» **Directions**:
Your task is to filter the entries and copy every line containing the string "brown".

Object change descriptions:
____

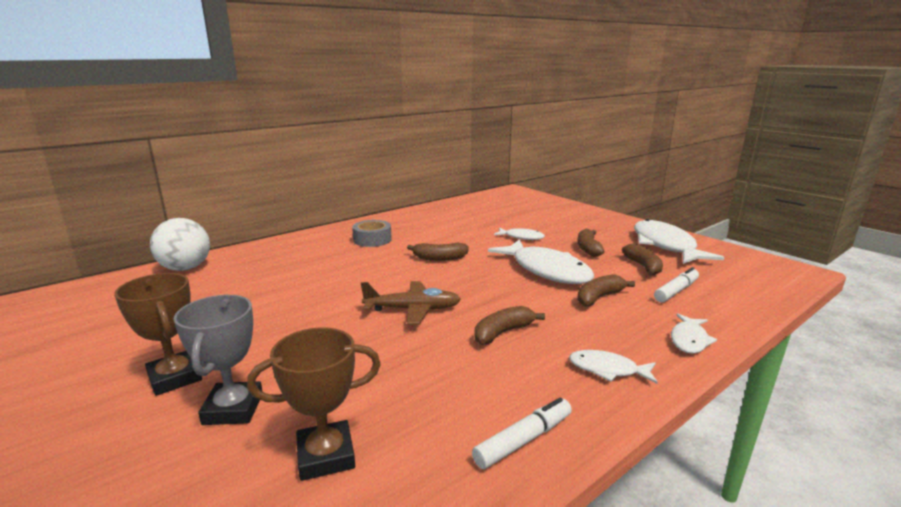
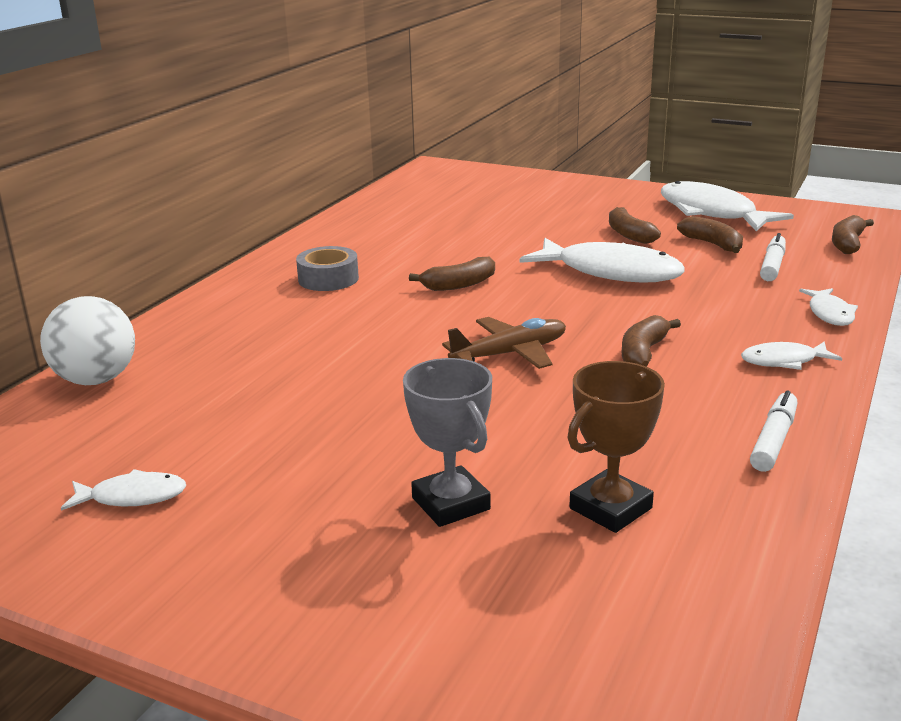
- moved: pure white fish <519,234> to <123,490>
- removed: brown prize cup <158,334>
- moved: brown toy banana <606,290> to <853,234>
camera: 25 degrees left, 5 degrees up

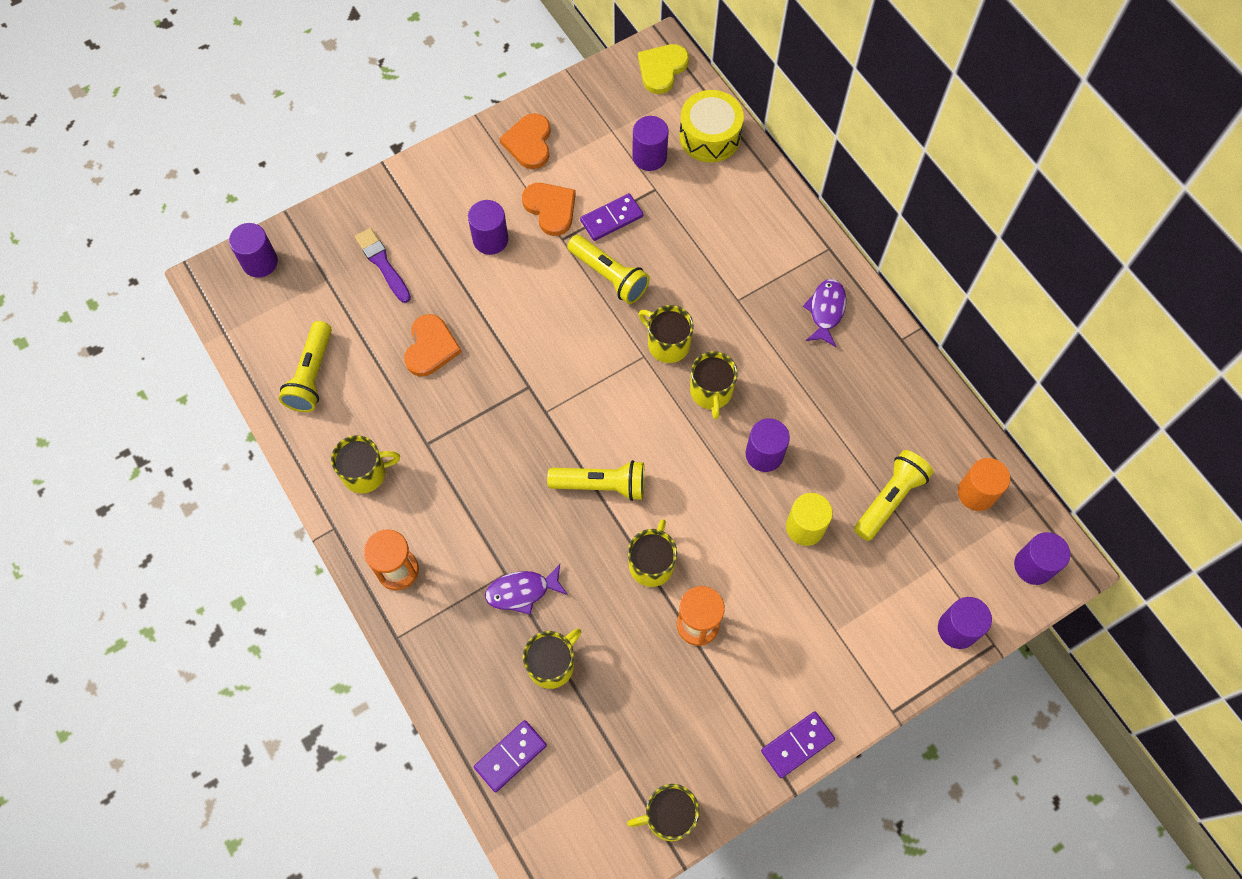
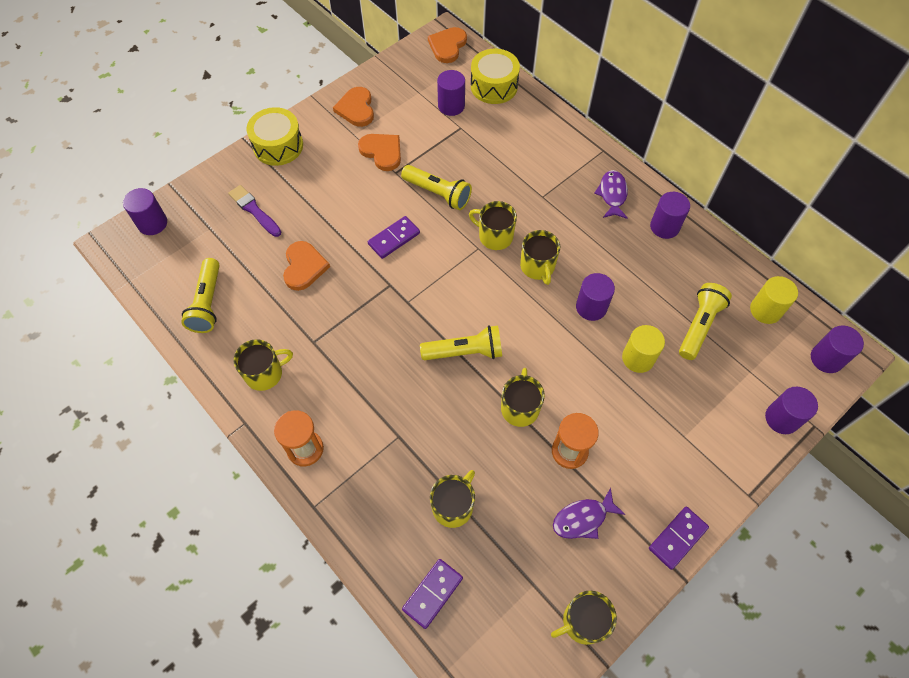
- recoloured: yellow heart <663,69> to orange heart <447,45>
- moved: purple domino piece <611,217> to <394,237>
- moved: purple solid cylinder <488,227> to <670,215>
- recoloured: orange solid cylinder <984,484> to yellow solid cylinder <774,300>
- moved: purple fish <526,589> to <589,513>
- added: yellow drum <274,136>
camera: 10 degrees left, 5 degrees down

____

» **Your response**:
- removed: brown prize cup <158,334>
- moved: brown toy banana <606,290> to <853,234>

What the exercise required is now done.